» **RECORDED INFORMATION**:

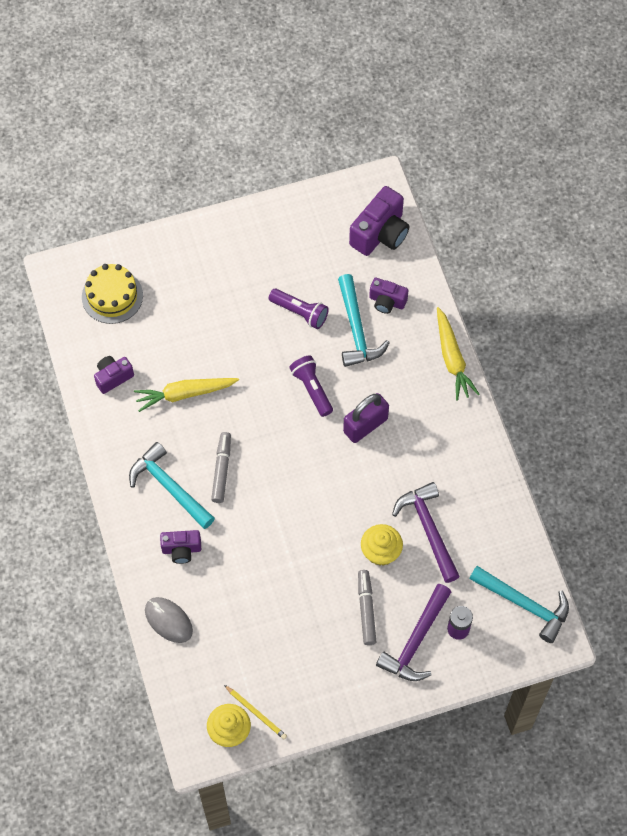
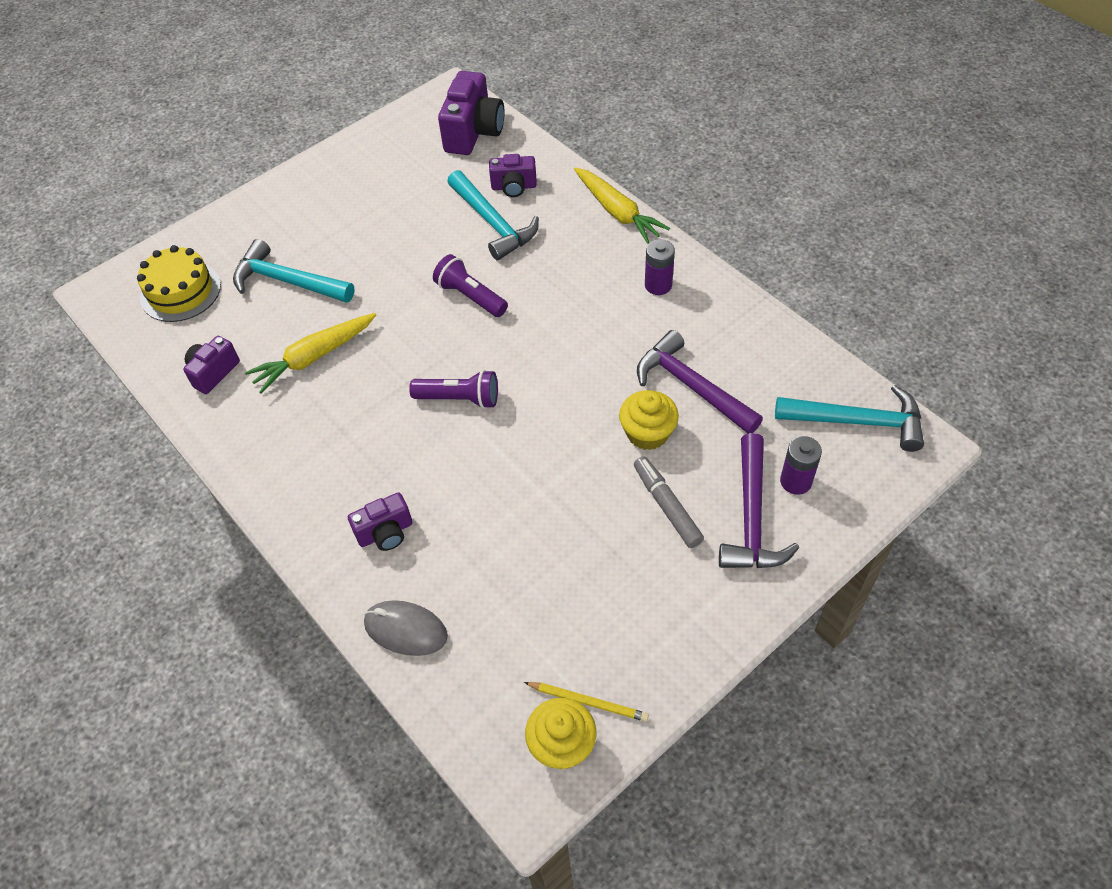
camera: 20 degrees left, 10 degrees down
(169, 487) = (337, 465): turquoise hammer -> turquoise hammer (288, 281)
(221, 470) = (398, 420): grey marker -> none
(300, 312) = (419, 230): purple flashlight -> purple flashlight (460, 399)
(365, 425) = (554, 309): purple padlock -> none
(448, 437) = (658, 285): none -> purple battery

» **TASK TO CARRY OUT**:
Reproduce each entry verbatim, excluding any embedded images.

» **SOLUTION TO THIS TASK**:
camera: 20 degrees left, 10 degrees down
(169, 487) = (337, 465): turquoise hammer -> turquoise hammer (288, 281)
(221, 470) = (398, 420): grey marker -> none
(300, 312) = (419, 230): purple flashlight -> purple flashlight (460, 399)
(365, 425) = (554, 309): purple padlock -> none
(448, 437) = (658, 285): none -> purple battery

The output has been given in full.